- Exercise brief
The full listing, written out exactly and without images, is the expected result.

- Data section
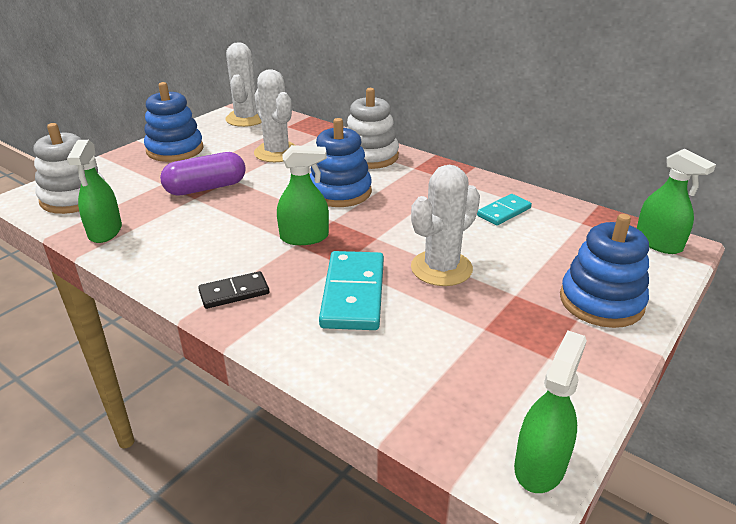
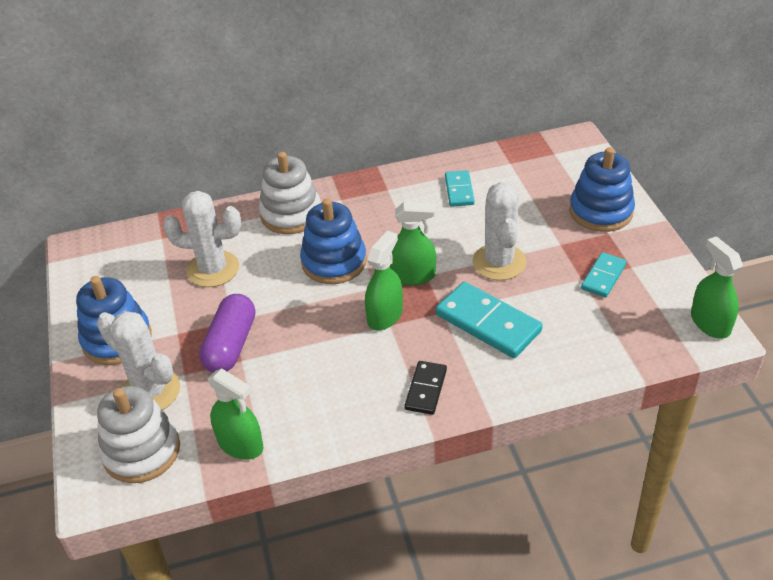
camera: 50 degrees left, 10 degrees up
(246, 119) = (107, 259): white cactus -> white cactus (150, 391)
(506, 342) = (603, 277): none -> turquoise domino
(658, 243) = (566, 146): green spray bottle -> green spray bottle (412, 276)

- Answer area
camera: 50 degrees left, 10 degrees up
(246, 119) = (107, 259): white cactus -> white cactus (150, 391)
(506, 342) = (603, 277): none -> turquoise domino
(658, 243) = (566, 146): green spray bottle -> green spray bottle (412, 276)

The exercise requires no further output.